TASK MATERIAL Block Start
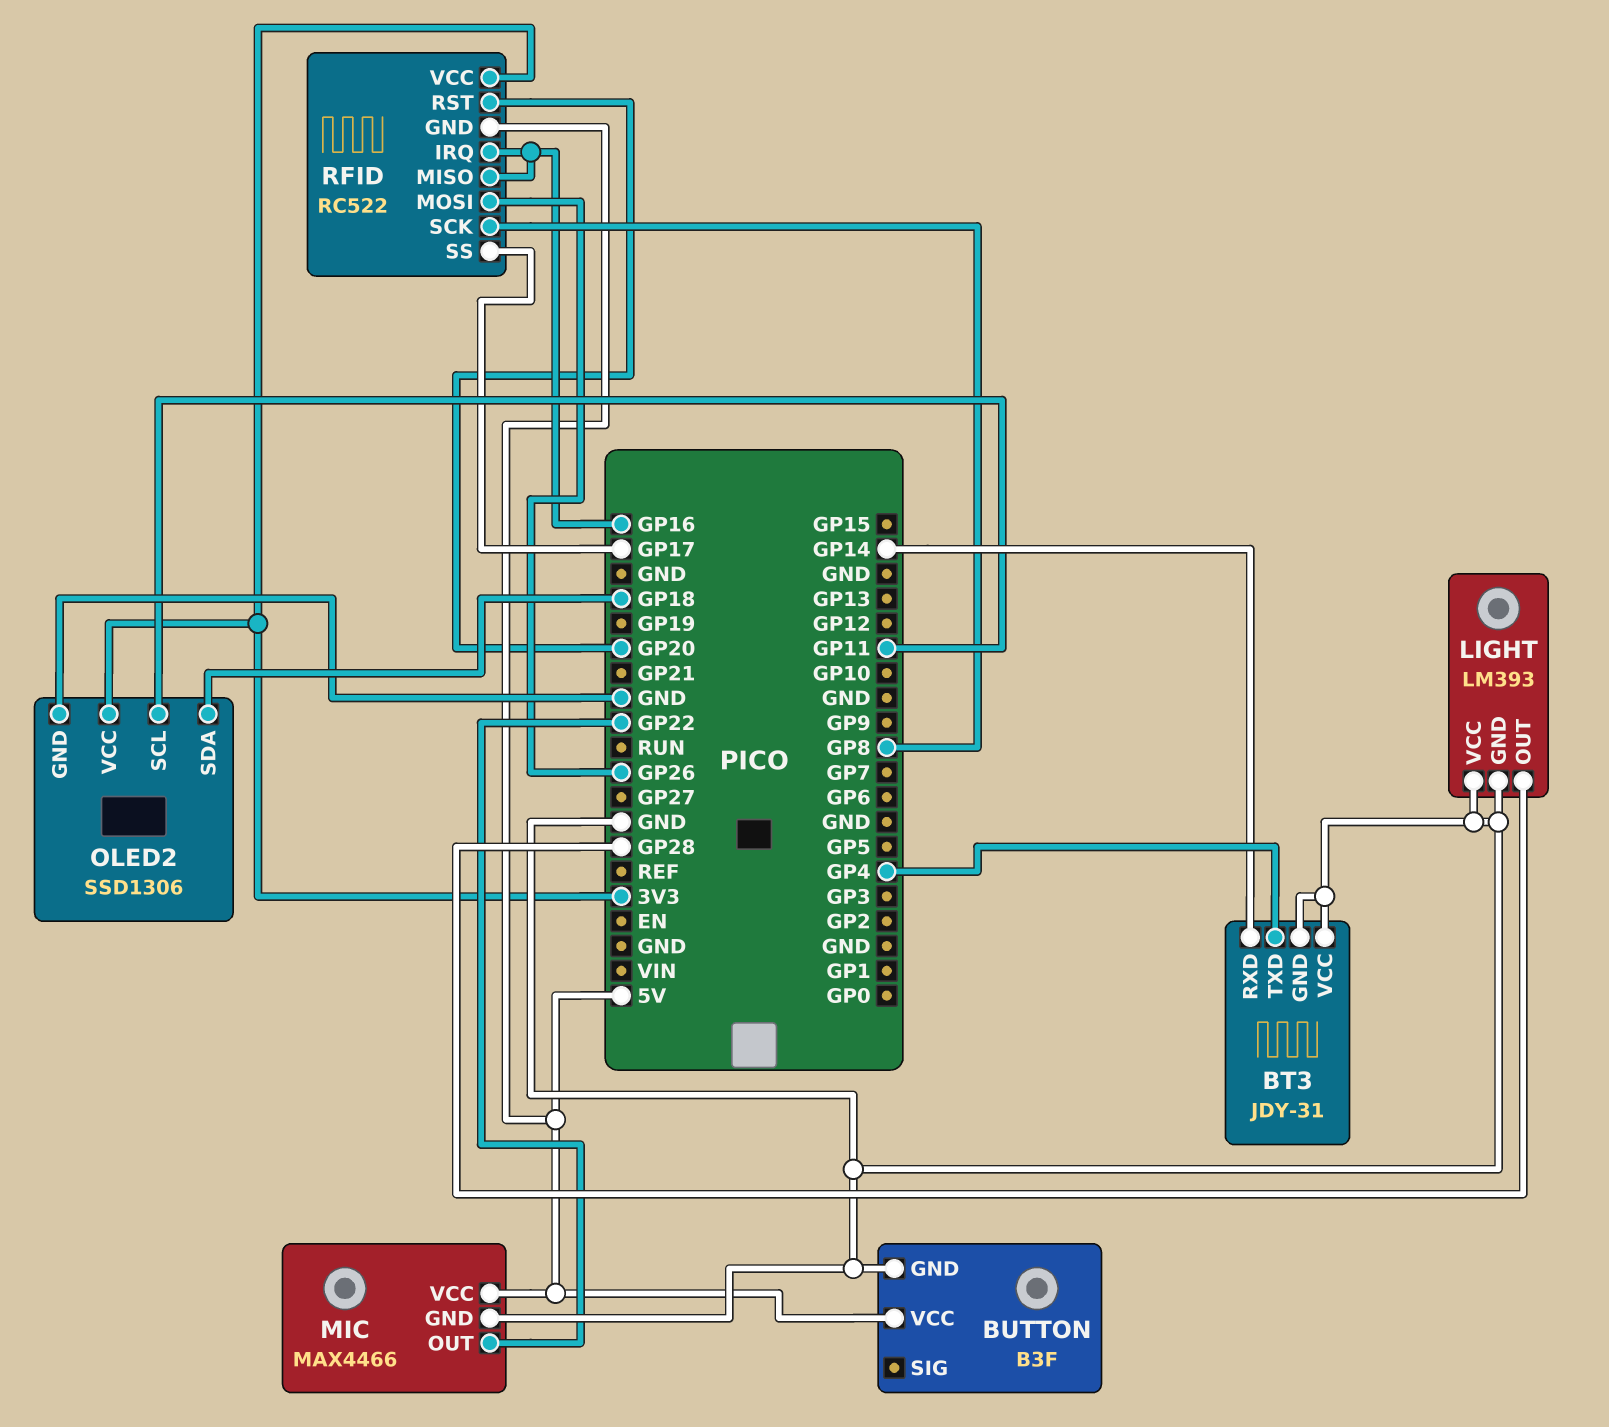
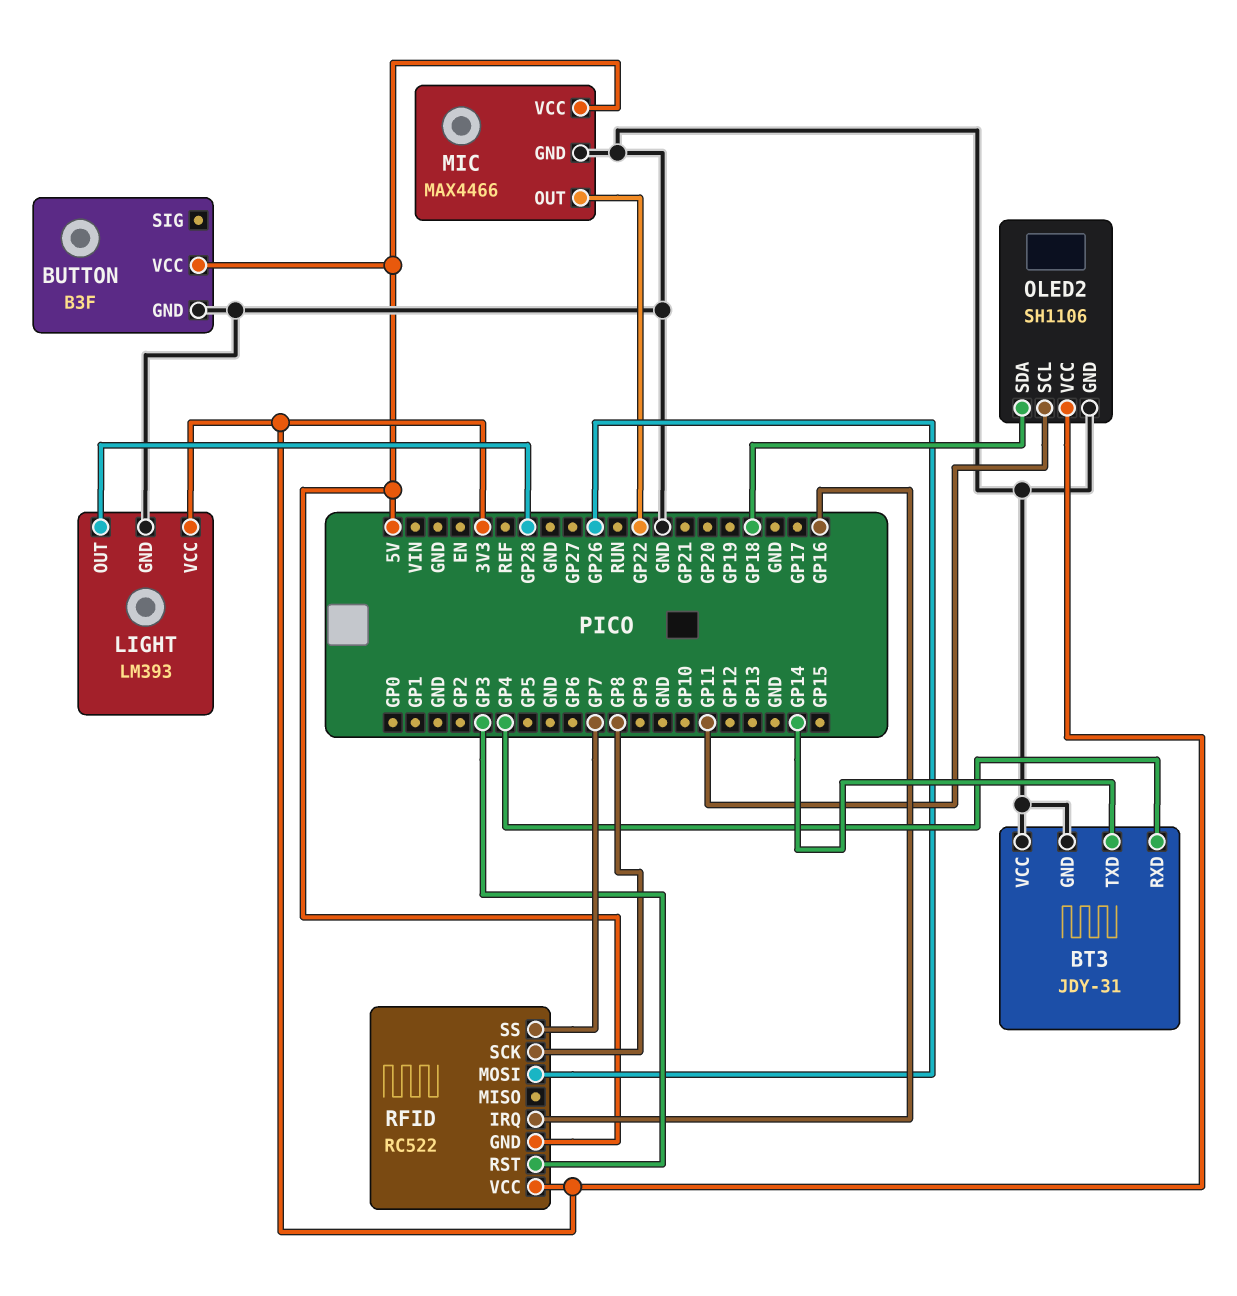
BT3 pin RXD: GP14 -> GP4
BT3 pin TXD: GP4 -> GP14
LIGHT pin VCC: GND -> 3V3
OLED2: SSD1306 -> SH1106
RFID pin MISO: GP16 -> none
RFID pin RST: GP20 -> GP3
RFID pin SS: GP17 -> GP7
TASK MATERIAL Block End
Respond with the count of lines in the material above that contain the word "RFID", and add nothing to it.

▸ EXPECTED OUTPUT: 3